[Entries from a collection]
..............................

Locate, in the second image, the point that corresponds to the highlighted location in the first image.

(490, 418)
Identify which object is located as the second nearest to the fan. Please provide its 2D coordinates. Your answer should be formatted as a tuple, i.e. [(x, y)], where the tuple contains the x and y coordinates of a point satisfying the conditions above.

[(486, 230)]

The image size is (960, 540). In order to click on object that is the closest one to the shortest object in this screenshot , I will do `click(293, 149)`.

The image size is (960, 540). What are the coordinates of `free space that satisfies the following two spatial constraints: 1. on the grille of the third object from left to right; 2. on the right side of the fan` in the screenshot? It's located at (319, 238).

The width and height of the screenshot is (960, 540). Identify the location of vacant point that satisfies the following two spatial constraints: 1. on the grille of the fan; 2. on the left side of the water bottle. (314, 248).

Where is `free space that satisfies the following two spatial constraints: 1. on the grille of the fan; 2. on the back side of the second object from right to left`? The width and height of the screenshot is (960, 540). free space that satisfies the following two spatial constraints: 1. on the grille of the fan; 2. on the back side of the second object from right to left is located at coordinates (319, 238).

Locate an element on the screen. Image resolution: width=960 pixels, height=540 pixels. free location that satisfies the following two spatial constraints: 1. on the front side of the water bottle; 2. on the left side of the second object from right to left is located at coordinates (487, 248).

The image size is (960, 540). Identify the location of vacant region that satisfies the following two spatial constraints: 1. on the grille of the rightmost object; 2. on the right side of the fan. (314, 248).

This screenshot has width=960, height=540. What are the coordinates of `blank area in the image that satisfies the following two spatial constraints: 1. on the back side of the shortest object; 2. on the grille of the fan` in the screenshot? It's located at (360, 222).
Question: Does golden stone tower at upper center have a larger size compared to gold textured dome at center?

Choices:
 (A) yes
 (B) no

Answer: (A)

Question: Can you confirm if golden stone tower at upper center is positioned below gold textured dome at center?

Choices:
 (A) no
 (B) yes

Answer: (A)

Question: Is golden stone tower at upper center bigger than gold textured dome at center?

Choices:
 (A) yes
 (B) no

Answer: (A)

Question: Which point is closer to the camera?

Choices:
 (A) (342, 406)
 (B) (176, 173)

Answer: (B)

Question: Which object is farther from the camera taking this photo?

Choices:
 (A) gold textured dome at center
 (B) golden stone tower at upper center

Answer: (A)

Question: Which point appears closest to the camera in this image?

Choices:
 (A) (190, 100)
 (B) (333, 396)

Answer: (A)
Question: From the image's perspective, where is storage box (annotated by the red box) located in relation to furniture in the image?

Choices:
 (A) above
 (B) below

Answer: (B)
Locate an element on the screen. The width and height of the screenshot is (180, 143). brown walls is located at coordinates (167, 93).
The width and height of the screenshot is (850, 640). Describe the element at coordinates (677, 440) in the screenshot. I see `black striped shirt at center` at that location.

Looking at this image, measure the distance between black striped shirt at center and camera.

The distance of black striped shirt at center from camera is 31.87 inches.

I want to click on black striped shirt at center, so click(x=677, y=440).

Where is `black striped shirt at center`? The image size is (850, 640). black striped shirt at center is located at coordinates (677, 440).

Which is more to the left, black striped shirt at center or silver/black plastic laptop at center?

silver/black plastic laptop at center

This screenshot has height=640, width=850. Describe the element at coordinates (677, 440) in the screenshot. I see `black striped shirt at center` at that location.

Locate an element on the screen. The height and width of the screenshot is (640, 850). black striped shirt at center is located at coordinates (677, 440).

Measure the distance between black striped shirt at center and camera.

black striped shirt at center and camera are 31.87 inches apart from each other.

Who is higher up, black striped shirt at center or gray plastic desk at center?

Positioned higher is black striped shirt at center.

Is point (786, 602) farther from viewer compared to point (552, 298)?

..............................

■ **What you will do**:
Please rewrite the listing above with every "fan" replaced by "heater" and everything else unchanged.

■ **Solution**:
Locate, in the second image, the point that corresponds to the highlighted location in the first image.

(490, 418)
Identify which object is located as the second nearest to the heater. Please provide its 2D coordinates. Your answer should be formatted as a tuple, i.e. [(x, y)], where the tuple contains the x and y coordinates of a point satisfying the conditions above.

[(486, 230)]

The image size is (960, 540). In order to click on object that is the closest one to the shortest object in this screenshot , I will do `click(293, 149)`.

The image size is (960, 540). What are the coordinates of `free space that satisfies the following two spatial constraints: 1. on the grille of the third object from left to right; 2. on the right side of the heater` in the screenshot? It's located at (319, 238).

The width and height of the screenshot is (960, 540). Identify the location of vacant point that satisfies the following two spatial constraints: 1. on the grille of the heater; 2. on the left side of the water bottle. (314, 248).

Where is `free space that satisfies the following two spatial constraints: 1. on the grille of the heater; 2. on the back side of the second object from right to left`? The width and height of the screenshot is (960, 540). free space that satisfies the following two spatial constraints: 1. on the grille of the heater; 2. on the back side of the second object from right to left is located at coordinates (319, 238).

Locate an element on the screen. Image resolution: width=960 pixels, height=540 pixels. free location that satisfies the following two spatial constraints: 1. on the front side of the water bottle; 2. on the left side of the second object from right to left is located at coordinates (487, 248).

The image size is (960, 540). Identify the location of vacant region that satisfies the following two spatial constraints: 1. on the grille of the rightmost object; 2. on the right side of the heater. (314, 248).

This screenshot has width=960, height=540. What are the coordinates of `blank area in the image that satisfies the following two spatial constraints: 1. on the back side of the shortest object; 2. on the grille of the heater` in the screenshot? It's located at (360, 222).
Question: Does golden stone tower at upper center have a larger size compared to gold textured dome at center?

Choices:
 (A) yes
 (B) no

Answer: (A)

Question: Can you confirm if golden stone tower at upper center is positioned below gold textured dome at center?

Choices:
 (A) no
 (B) yes

Answer: (A)

Question: Is golden stone tower at upper center bigger than gold textured dome at center?

Choices:
 (A) yes
 (B) no

Answer: (A)

Question: Which point is closer to the camera?

Choices:
 (A) (342, 406)
 (B) (176, 173)

Answer: (B)

Question: Which object is farther from the camera taking this photo?

Choices:
 (A) gold textured dome at center
 (B) golden stone tower at upper center

Answer: (A)

Question: Which point appears closest to the camera in this image?

Choices:
 (A) (190, 100)
 (B) (333, 396)

Answer: (A)
Question: From the image's perspective, where is storage box (annotated by the red box) located in relation to furniture in the image?

Choices:
 (A) above
 (B) below

Answer: (B)
Locate an element on the screen. The width and height of the screenshot is (180, 143). brown walls is located at coordinates (167, 93).
The width and height of the screenshot is (850, 640). Describe the element at coordinates (677, 440) in the screenshot. I see `black striped shirt at center` at that location.

Looking at this image, measure the distance between black striped shirt at center and camera.

The distance of black striped shirt at center from camera is 31.87 inches.

I want to click on black striped shirt at center, so click(x=677, y=440).

Where is `black striped shirt at center`? The image size is (850, 640). black striped shirt at center is located at coordinates (677, 440).

Which is more to the left, black striped shirt at center or silver/black plastic laptop at center?

silver/black plastic laptop at center

This screenshot has height=640, width=850. Describe the element at coordinates (677, 440) in the screenshot. I see `black striped shirt at center` at that location.

Locate an element on the screen. The height and width of the screenshot is (640, 850). black striped shirt at center is located at coordinates (677, 440).

Measure the distance between black striped shirt at center and camera.

black striped shirt at center and camera are 31.87 inches apart from each other.

Who is higher up, black striped shirt at center or gray plastic desk at center?

Positioned higher is black striped shirt at center.

Is point (786, 602) farther from viewer compared to point (552, 298)?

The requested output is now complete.